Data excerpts
--------

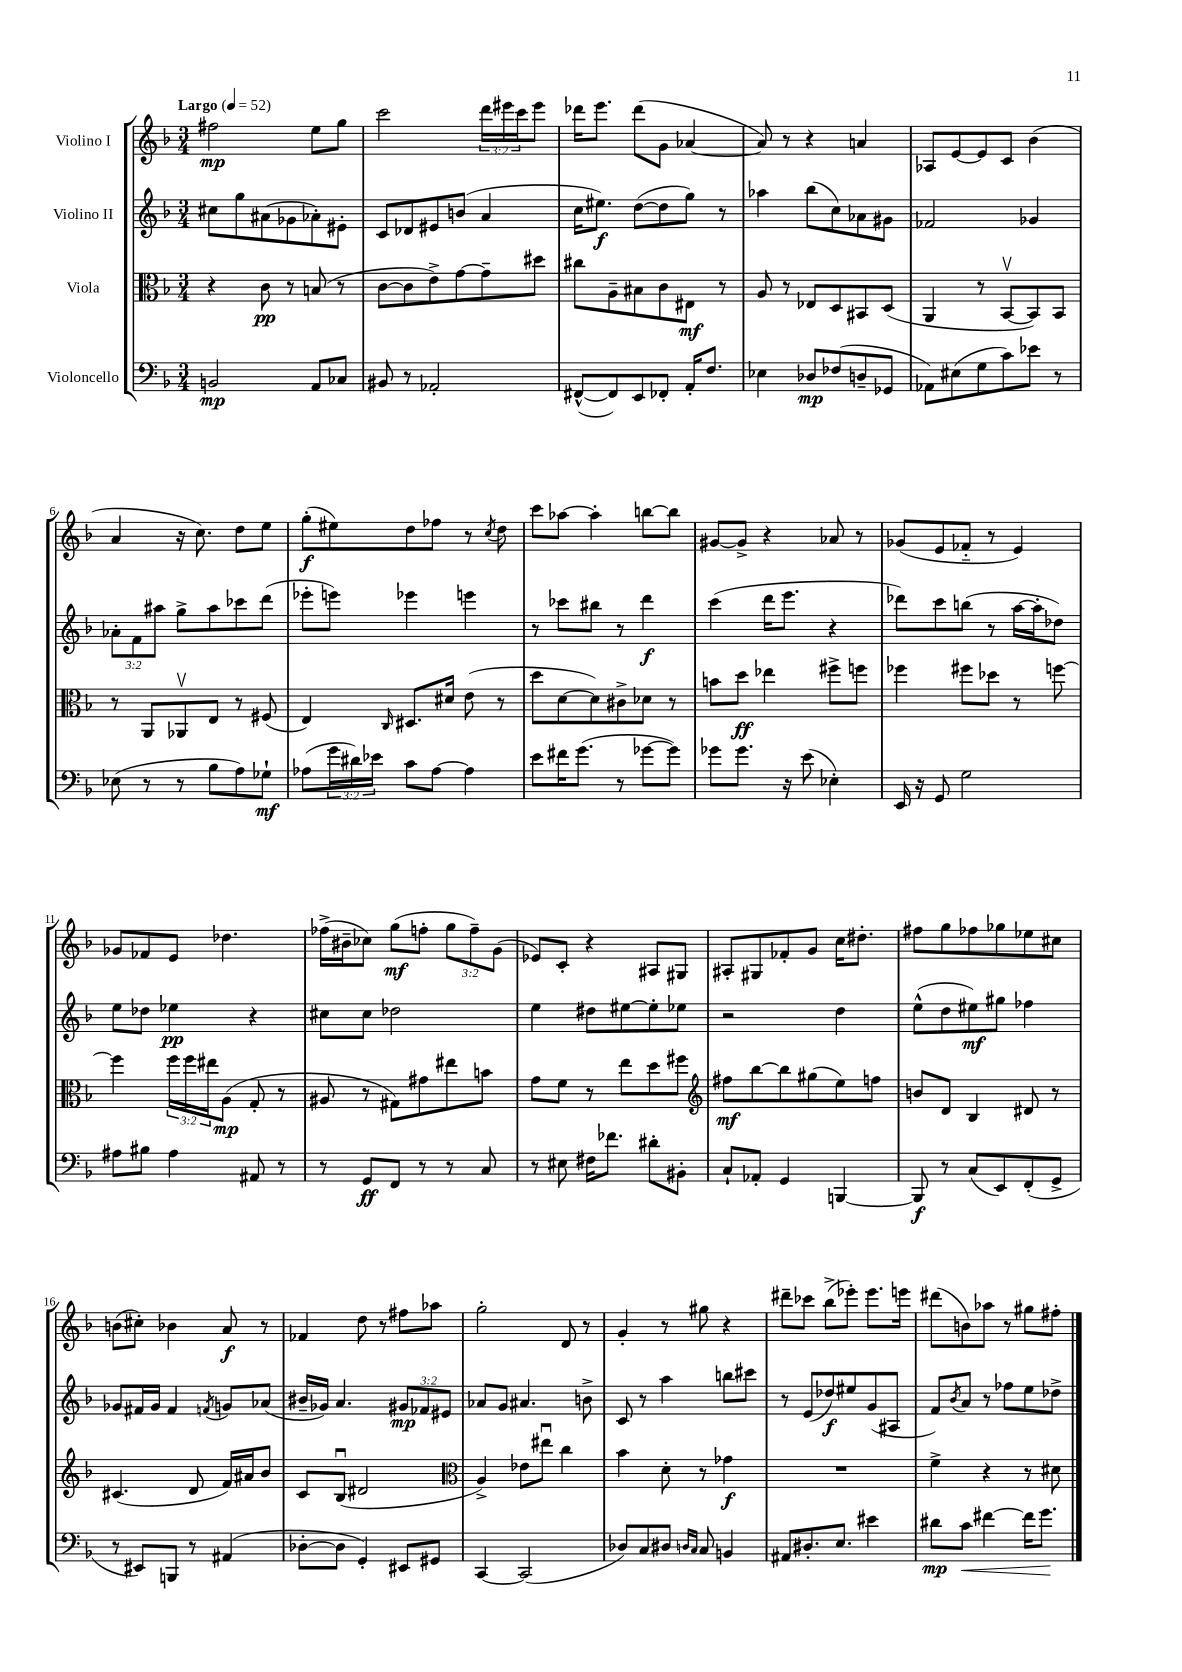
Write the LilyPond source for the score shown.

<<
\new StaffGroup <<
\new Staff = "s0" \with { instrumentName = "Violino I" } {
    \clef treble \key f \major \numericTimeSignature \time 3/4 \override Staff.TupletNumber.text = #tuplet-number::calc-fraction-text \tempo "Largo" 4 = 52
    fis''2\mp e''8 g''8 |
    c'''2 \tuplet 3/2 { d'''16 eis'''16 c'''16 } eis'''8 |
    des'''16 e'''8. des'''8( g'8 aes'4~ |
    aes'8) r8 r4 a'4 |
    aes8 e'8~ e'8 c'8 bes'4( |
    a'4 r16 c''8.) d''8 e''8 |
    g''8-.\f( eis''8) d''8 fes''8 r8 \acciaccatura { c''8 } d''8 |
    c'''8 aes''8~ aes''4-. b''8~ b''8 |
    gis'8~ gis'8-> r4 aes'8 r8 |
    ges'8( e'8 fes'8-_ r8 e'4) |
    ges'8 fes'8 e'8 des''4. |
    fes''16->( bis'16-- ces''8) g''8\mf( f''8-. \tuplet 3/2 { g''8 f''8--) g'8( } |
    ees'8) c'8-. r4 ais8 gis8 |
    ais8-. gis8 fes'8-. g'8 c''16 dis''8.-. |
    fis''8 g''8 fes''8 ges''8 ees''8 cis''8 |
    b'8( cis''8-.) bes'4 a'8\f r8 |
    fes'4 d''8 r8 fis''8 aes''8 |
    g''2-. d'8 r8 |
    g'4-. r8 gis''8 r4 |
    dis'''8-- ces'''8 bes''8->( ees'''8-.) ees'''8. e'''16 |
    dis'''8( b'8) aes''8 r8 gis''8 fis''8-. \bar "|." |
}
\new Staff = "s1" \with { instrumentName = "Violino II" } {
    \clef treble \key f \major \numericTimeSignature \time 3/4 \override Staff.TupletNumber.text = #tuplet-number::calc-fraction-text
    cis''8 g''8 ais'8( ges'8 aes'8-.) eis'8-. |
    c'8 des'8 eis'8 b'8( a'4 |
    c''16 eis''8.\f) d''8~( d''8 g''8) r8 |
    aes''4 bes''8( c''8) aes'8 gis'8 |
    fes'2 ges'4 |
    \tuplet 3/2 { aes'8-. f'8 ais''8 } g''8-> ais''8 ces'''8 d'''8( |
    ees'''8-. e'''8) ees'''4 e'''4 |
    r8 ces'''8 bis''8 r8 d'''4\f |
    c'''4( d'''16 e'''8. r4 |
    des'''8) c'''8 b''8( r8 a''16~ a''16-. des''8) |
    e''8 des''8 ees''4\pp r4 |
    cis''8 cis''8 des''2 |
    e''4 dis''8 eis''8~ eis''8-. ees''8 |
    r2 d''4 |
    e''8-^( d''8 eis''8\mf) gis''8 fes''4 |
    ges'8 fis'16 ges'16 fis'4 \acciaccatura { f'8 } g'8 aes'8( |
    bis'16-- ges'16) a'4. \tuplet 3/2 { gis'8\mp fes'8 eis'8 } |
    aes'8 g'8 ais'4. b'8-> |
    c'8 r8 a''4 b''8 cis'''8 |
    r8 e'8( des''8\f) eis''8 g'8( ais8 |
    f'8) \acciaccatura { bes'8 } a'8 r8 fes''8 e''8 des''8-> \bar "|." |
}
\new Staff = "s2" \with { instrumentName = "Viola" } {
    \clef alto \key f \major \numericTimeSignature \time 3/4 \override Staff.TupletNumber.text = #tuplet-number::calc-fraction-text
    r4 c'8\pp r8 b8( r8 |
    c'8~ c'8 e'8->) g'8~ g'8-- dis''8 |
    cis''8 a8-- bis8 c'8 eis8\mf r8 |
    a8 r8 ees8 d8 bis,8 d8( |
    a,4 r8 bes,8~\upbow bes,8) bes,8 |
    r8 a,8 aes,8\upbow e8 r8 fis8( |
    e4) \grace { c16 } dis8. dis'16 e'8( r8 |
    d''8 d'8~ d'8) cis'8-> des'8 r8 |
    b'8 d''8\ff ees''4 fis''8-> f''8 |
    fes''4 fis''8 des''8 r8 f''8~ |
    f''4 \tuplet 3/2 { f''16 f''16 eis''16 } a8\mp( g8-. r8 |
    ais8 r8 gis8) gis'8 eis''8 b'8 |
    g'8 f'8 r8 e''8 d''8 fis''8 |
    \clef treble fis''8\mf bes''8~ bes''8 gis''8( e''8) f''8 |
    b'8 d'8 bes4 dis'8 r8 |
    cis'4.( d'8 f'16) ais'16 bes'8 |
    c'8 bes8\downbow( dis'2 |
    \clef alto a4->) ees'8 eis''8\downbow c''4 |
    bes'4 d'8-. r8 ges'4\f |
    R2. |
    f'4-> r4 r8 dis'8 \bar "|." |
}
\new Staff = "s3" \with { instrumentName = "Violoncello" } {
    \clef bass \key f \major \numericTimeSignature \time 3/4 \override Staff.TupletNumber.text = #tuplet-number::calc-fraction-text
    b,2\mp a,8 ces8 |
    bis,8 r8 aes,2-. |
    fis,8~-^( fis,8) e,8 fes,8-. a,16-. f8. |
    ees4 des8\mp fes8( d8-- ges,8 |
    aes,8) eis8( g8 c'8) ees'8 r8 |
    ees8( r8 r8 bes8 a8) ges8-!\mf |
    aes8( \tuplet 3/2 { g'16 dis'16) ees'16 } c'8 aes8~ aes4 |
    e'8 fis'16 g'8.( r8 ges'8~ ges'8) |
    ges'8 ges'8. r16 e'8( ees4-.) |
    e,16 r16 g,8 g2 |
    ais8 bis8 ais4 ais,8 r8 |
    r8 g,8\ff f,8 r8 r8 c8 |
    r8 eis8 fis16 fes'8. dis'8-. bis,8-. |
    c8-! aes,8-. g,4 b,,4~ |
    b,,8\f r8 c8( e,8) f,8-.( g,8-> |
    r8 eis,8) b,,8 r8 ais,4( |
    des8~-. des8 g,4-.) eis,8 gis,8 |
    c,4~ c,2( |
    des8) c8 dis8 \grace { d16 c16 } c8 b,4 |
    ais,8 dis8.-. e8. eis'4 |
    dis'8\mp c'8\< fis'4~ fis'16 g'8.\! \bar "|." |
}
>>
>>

--------

Set task
How many lines in the material above contain the string "alto"? Give only the number.

Correct response
2